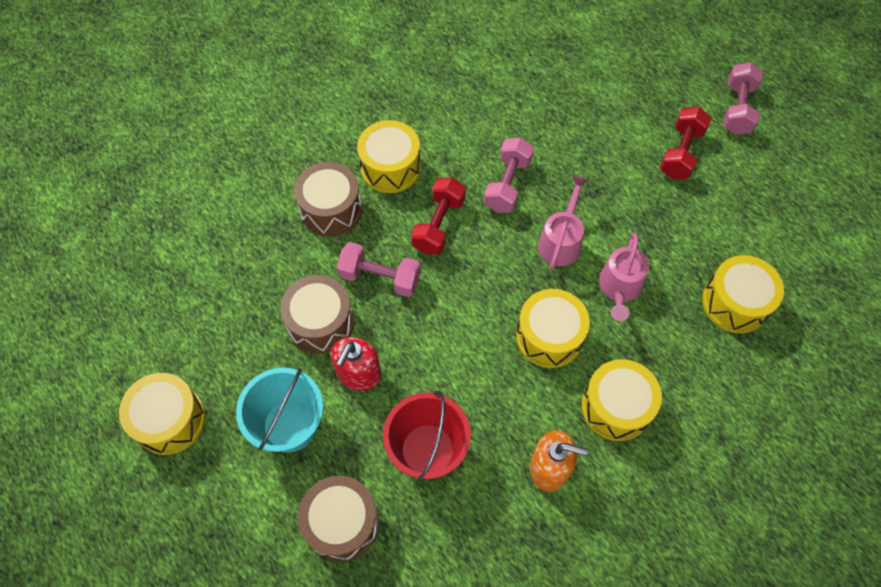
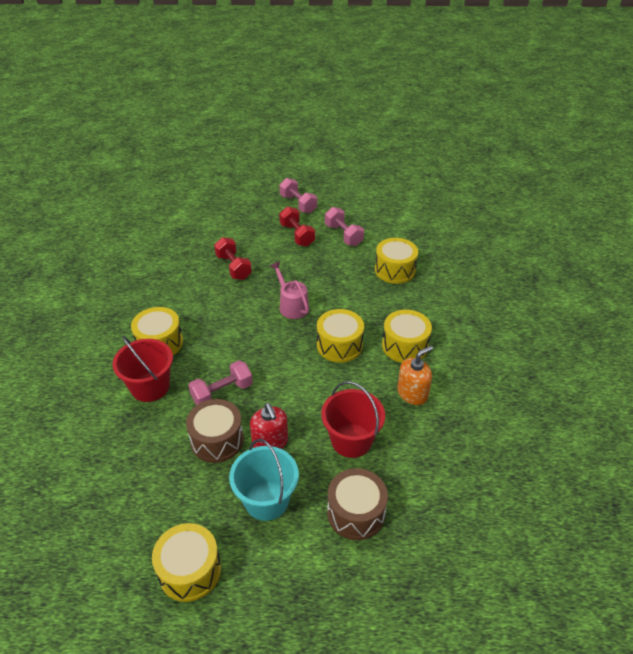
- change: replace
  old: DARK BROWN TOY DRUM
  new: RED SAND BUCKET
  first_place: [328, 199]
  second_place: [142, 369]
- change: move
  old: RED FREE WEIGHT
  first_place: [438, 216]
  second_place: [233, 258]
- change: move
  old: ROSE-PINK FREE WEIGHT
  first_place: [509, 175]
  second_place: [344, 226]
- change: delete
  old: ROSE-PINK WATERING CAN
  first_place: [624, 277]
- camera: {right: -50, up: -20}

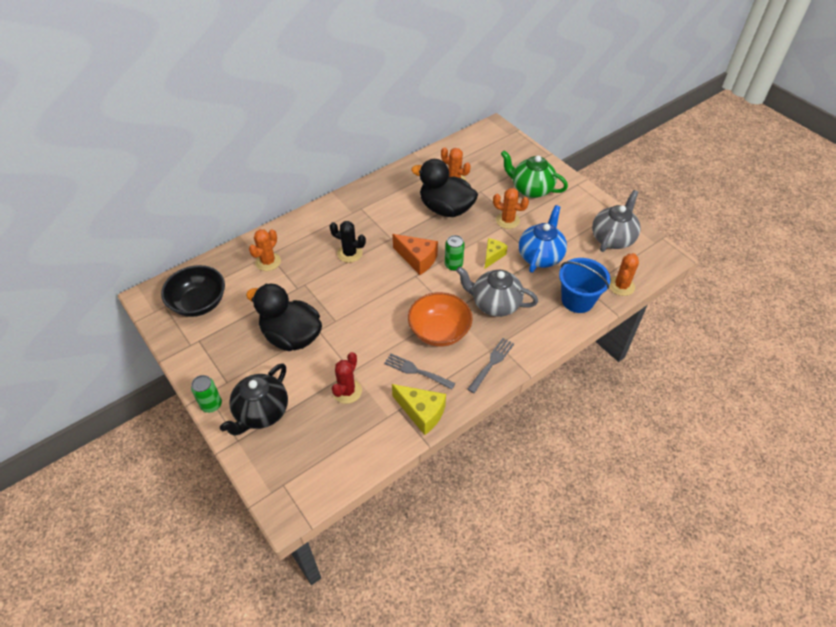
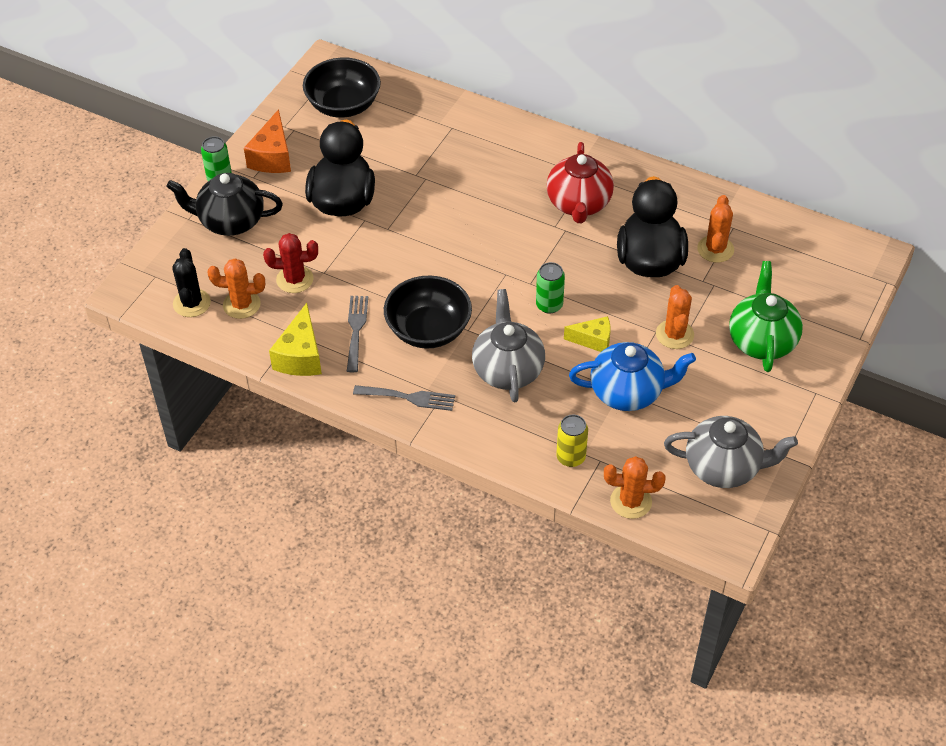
- change: move
  old: BLACK SAGUARO CACTUS
  first_place: [348, 242]
  second_place: [191, 282]
- change: move
  old: ORANGE-COLOURED SAGUARO CACTUS
  first_place: [265, 250]
  second_place: [236, 288]
- change: move
  old: ORANGE-COLOURED CHEESE WEDGE
  first_place: [415, 254]
  second_place: [267, 141]
- change: recolor
  old: ORANGE-COLOURED BOWL
  new: BLACK BOWL
  first_place: [440, 319]
  second_place: [428, 312]
- change: insert
  new: RED TEAPOT
  second_place: [580, 182]
- change: replace
  old: ROYAL BLUE SAND BUCKET
  new: YELLOW SODA CAN
  first_place: [585, 285]
  second_place: [572, 441]
- camera: {right: 65, up: 0}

□ □ □ □ □

*TASK ITEM*
Would you restate the listing word for word and leave every picture out?

*EXPECTED ANSWER*
- change: replace
  old: DARK BROWN TOY DRUM
  new: RED SAND BUCKET
  first_place: [328, 199]
  second_place: [142, 369]
- change: move
  old: RED FREE WEIGHT
  first_place: [438, 216]
  second_place: [233, 258]
- change: move
  old: ROSE-PINK FREE WEIGHT
  first_place: [509, 175]
  second_place: [344, 226]
- change: delete
  old: ROSE-PINK WATERING CAN
  first_place: [624, 277]
- camera: {right: -50, up: -20}

- change: move
  old: BLACK SAGUARO CACTUS
  first_place: [348, 242]
  second_place: [191, 282]
- change: move
  old: ORANGE-COLOURED SAGUARO CACTUS
  first_place: [265, 250]
  second_place: [236, 288]
- change: move
  old: ORANGE-COLOURED CHEESE WEDGE
  first_place: [415, 254]
  second_place: [267, 141]
- change: recolor
  old: ORANGE-COLOURED BOWL
  new: BLACK BOWL
  first_place: [440, 319]
  second_place: [428, 312]
- change: insert
  new: RED TEAPOT
  second_place: [580, 182]
- change: replace
  old: ROYAL BLUE SAND BUCKET
  new: YELLOW SODA CAN
  first_place: [585, 285]
  second_place: [572, 441]
- camera: {right: 65, up: 0}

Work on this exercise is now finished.